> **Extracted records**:
[Start]

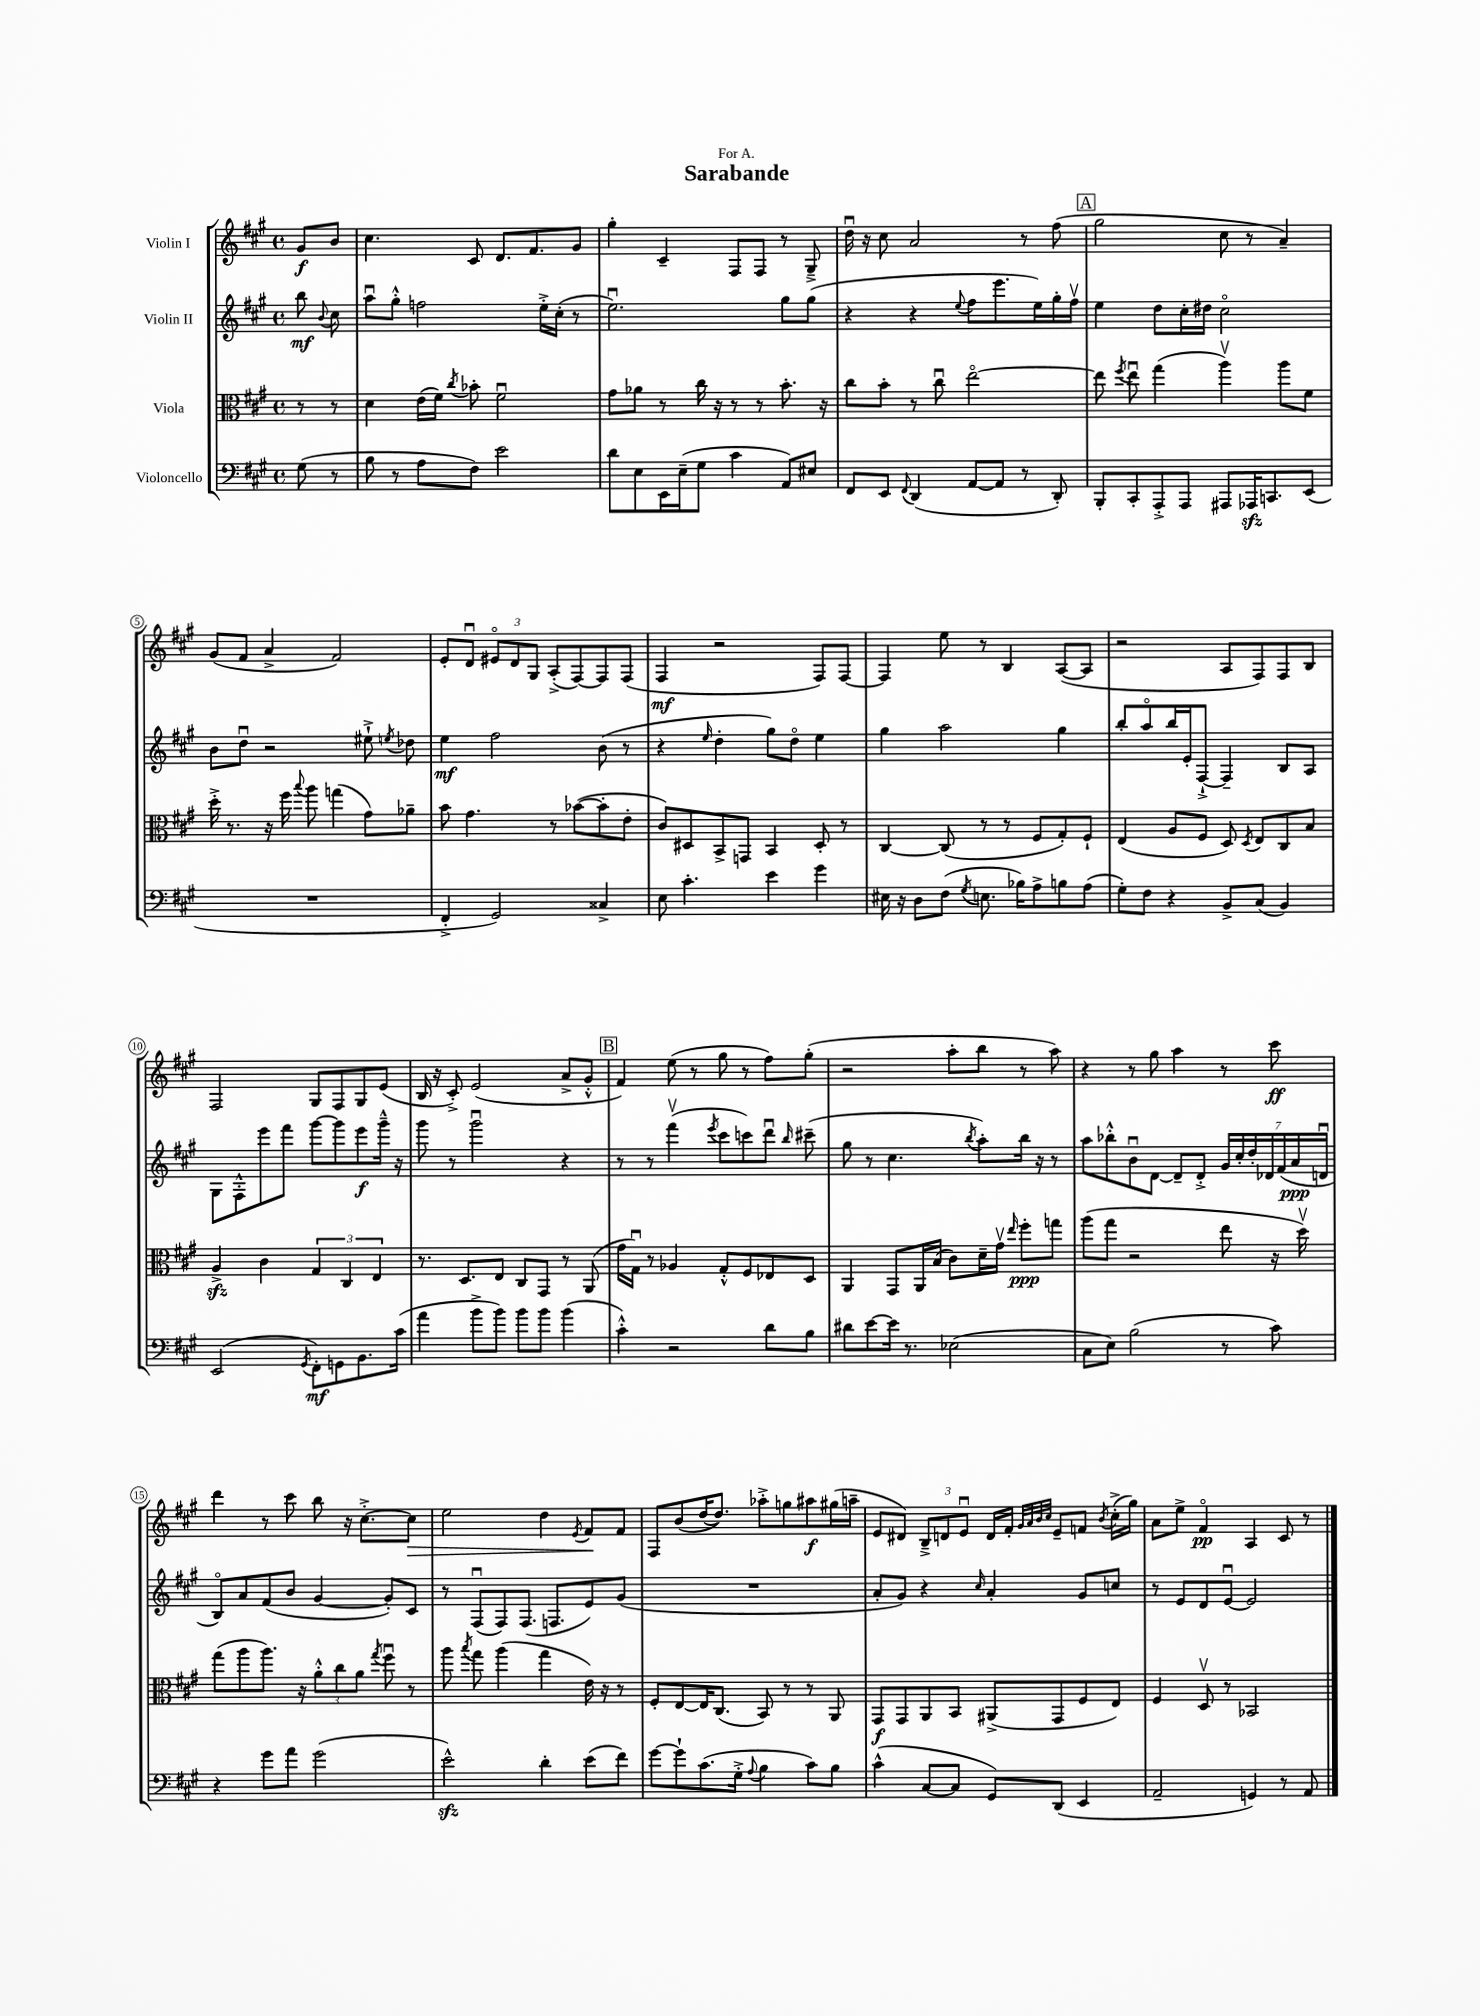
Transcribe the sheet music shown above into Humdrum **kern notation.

**kern	**kern	**kern	**kern
*staff4	*staff3	*staff2	*staff1
*clefF4	*clefC3	*clefG2	*clefG2
*k[f#c#g#]	*k[f#c#g#]	*k[f#c#g#]	*k[f#c#g#]
*M4/4	*M4/4	*M4/4	*M4/4
*met(c)	*met(c)	*met(c)	*met(c)
(8G#\	8r	8bb\	8g#/L
.	.	8qqb/	.
8r	8r	8cc#\	8b/J
=	=	=	=
8B\	4d\	8aau\L	4.cc#\
8r	.	8gg#'^^\J	.
8A\L	(16e\LL	2ff\	.
.	16f#\JJ)	.	.
.	8qcc#/	.	.
8F#\J)	8b-'\	.	8c#/
2e\	2f#u\	.	8.d/L
.	.	.	8.f#/
.	.	16ee'^\LL	.
.	.	(16cc#'\JJ	.
.	.	8r	8g#/J
=	=	=	=
8d\L	8g#\L	2.eeu\)	4gg#'\
8E\	8a-\J	.	.
16EE\L	8r	.	4c#~/
(16E~\J	.	.	.
8G#\J	16cc#\	.	.
.	16r	.	.
4c#\	8r	.	8F#/L
.	8r	.	8F#/J
8AA/L)	8.b'\	8gg#\L	8r
8E#/J	.	(8gg#\J	8G#~^/
.	16r	.	.
=	=	=	=
8FF#/L	8cc#\L	4r	16ddu\
.	.	.	16r
8EE/J	8b'\J	.	8cc#\
8qqFF#/	.	.	.
(4DD/	8r	4r	2a/
.	8cc#u\	.	.
.	.	8qqee/	.
[8AA/L	[2eeo\	8ff#\L	.
8AA/]J	.	8.eee\	.
8r	.	.	8r
.	.	16ee\L)	.
8DD'/)	.	16gg#'\	(8ff#\
.	.	16ff#v\JJ	.
=	=	=	=
8BBB'/L	8ee\]	4ee\	2gg#\
.	8qff#/	.	.
8CC#'/	8eeu\	.	.
8AAA'^/	(4gg#\	8dd\L	.
8AAA/J	.	16cc#'\L	.
.	.	16dd#\JJ	.
8AAA#/L	4aav\)	2cc#o\	8cc#\
16AAA-/K	.	.	8r
8.CC/	.	.	.
.	8aa\L	.	4a~/)
(8EE/J	8f#\J	.	.
=	=	=	=
1r	16dd'^\	8b\L	(8g#/L
.	8.r	.	.
.	.	8ddu\J	8f#/J
.	16r	2r	4a^/
.	16ff#\	.	.
.	8qqbb/	.	.
.	8aa\	.	.
.	(4gg\	.	2f#/)
.	8g#\L)	8ee#`^\	.
.	.	8qee/	.
.	8a-~\J	8dd-\	.
=	=	=	=
4FF#'^/	8b\	4ee\	8e'/L
.	4.g#\	.	8du/J
2GG#/)	.	2ff#\	12e#o/L
.	.	.	12d/
.	.	.	12G#/J
.	8r	.	(8A'^/L
.	([8b-\L	.	[8F#/)
4C##^/	8b-'\]	(8b\	8F#/]
.	8e'\J	8r	(8F#/J
=	=	=	=
8E\	8c#/L)	4r	4F#/
4.c#'\	8D#/	.	.
.	.	16qqee/	.
.	8BB^/	4dd'\	2r
.	8GG/J	.	.
4e\	4BB/	8gg#\L)	.
.	.	8ddo\J	.
4g#\	8D#'/	4ee\	8F#/L)
.	8r	.	[8F#/J
=	=	=	=
16E#\	[4C#/	4gg#\	4F#/]
16r	.	.	.
8D\L	.	.	.
(8F#\J	(8C#/]	2aa\	8ee\
8qG#/	.	.	.
8.E\	8r	.	8r
.	8r	.	4B/
16B-\LK)	.	.	.
8A^\	8F#/L	.	.
8B\	8G#'/)	4gg#\	([8A/L
(8A\J	8F#`/J	.	8A/]J
=	=	=	=
8G#'\L)	(4E/	8bb'/L	2r
8F#\J	.	8aao/	.
4r	8A/L	16bb/L	.
.	.	16e'/J	.
.	8F#/J	[8F#`^/J	.
8BB^/L	8D/)	4F#~/]	8A/L
.	8qD/	.	.
(8C#/J	8E/L	.	8F#/)
4BB/)	8C#/	8B/L	8F#/
.	8B/J	8A/J	8B/J
=	=	=	=
(2EE/	4A^/	8G#\L	2F#/
.	.	8F#'^^\	.
.	4c#\	8eee\	.
.	.	8fff#\J	.
8qGG#/	.	.	.
8FF#'\L)	6G#/	[8ggg#\L	8G#/L
8GG\	.	8ggg#\]	8F#/
.	6C#/	.	.
8.BB\	.	8eee\	8G#/
.	6E/	.	.
.	.	16ggg#~^^\Jk	(8e/J
(16c#\Jk	.	16r	.
=	=	=	=
4a\	8.r	8ggg#\	16B/
.	.	.	16r
.	.	8r	8c#'^/)
.	8.D/L	.	.
8b^\L	.	2ggg#u\	(2e/
8b\J)	8E/J	.	.
8b\L	8C#/L	.	.
8b\J	8GG#/J	.	.
(4b\	8r	4r	8a^/L
.	(8AA/	.	8g#'^^/J
=	=	=	=
4c#'^^\)	16g#\LL	8r	4f#/)
.	16G#u\JJ)	.	.
.	8r	8r	.
2r	4A-/	(4fff#v\	(8ee\
.	.	.	8r
.	.	8qeee/	.
.	8G#'^^/L	8ccc#\L	8gg#\
.	8F#/	8ccc\)	8r
8d\L	8E-/	8dddu\J	8ff#\L)
.	.	16qqbb/	.
8B\J	8D/J	(8ccc#~\	(8gg#'\J
=	=	=	=
8d#\L	4AA/	8gg#\	2r
[8e\	.	8r	.
16e\]Jk	8GG#/L	4.cc#\	.
8.r	.	.	.
.	16AA/L	.	.
.	(16B/JJ	.	.
(2E-\	8c#\L)	.	8aa'\L
.	.	8qbb/	.
.	16d~\L	8aa'\L)	8bb\J
.	16g#v\JJ	.	.
.	16qqee/	.	.
.	8ff#'\L	16bb\Jk	8r
.	.	16r	.
.	8gg\J	8r	8aa\)
=	=	=	=
8C#\L	(8aa\L	8aa\L	4r
8E\J)	8gg#\J	8bb-'^^\	.
(2B\	2r	8bu\	8r
.	.	[8d\J	8gg#\
.	.	8d~/]L	4aa\
.	.	8d'^/J	.
8r	8ee\	28g#/LL	8r
.	.	28cc#'/	.
.	.	28dd'/	.
.	.	28d-/	.
8c#\)	16r	.	8ccc#\
.	.	(28f#/	.
.	.	28a/	.
.	16ddv\)	.	.
.	.	28du/JJ	.
=	=	=	=
4r	(8gg#\L	8Bo/L)	4ddd\
.	8aa\	8a/	.
8g#\L	8.aa\J)	(8f#/	8r
8a\J	.	8b/J	8ccc#\
.	16r	.	.
(2g#\	12a'^^\L	[4g#/	8bb\
.	12cc#\	.	.
.	.	.	16r
.	12a\J	.	.
.	.	.	[8.cc#'^\L
.	8qgg#/	.	.
.	8ff#u\	8g#'/]L)	.
.	8r	8c#/J	8cc#\]J
=	=	=	=
2e^^\)	8aa\	8r	2ee\
.	8qbb/	.	.
.	8gg#\	(8F#u/L	.
.	(4aa\	8F#/)	.
.	.	(8.F#/J	.
4d'\	4gg#\	.	4dd\
.	.	8.F/L	.
.	.	.	8qe/
(8e\L	16e\)	8e/)	8f#/L
.	16r	.	.
8f#\J)	8r	(8g#/J	8f#/J
=	=	=	=
[8g#\L	8F#'/L	1r	8F#/L
8g#`\]	[8E/	.	(8b/
(8.c#\	16E/]K	.	[16dd/K
.	(8.C#/J	.	8.dd/]J)
16G#'^\Jk	.	.	.
8qqA/	.	.	.
4B\	8BB/)	.	8aa-'^\L
.	8r	.	8gg\
8c#\L)	8r	.	8aa#\
8B\J	8AA/	.	(16gg#\L
.	.	.	16aa~\JJ
=	=	=	=
(4c#^^\	8GG#/L	8a'/L	8e/L
.	8GG#/	8g#/J)	8d#/J)
[8C#/L	8AA/	4r	12B~^/L
.	.	.	12d/
8C#/]J	8BB/J	.	.
.	.	.	12eu/J
.	.	16qqcc#/	.
8GG#/L)	(8AA#^/L	4a'/	16d/LL
.	.	.	16f#'/JJ
.	.	.	32qqg#/LLL
.	.	.	32qqa/
.	.	.	32qqb/
.	.	.	32qqcc#/JJJ
(8DD/J	8GG#/	.	8e~/L
4EE/	8F#/	8g#/L	8f/J
.	.	.	8qb/
.	8E/J)	8cc/J	(16cc#'^\LL
.	.	.	16gg#\JJ)
=	=	=	=
2AA~/	4F#/	8r	8a\L
.	.	8e/L	8ee^\J
.	8Dv/	8d/	4f#o/
.	8r	[8eu/J	.
4GG/)	2BB-/	2e/]	4A/
8r	.	.	8c#/
8AA/	.	.	8r
==	==	==	==
*-	*-	*-	*-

[End]

> **TASK BRIEF**:
How many lines of the entries above contain the string "kern", matching case exactly? Reply with the number alone.

> **COMPLETE OUTPUT**:
2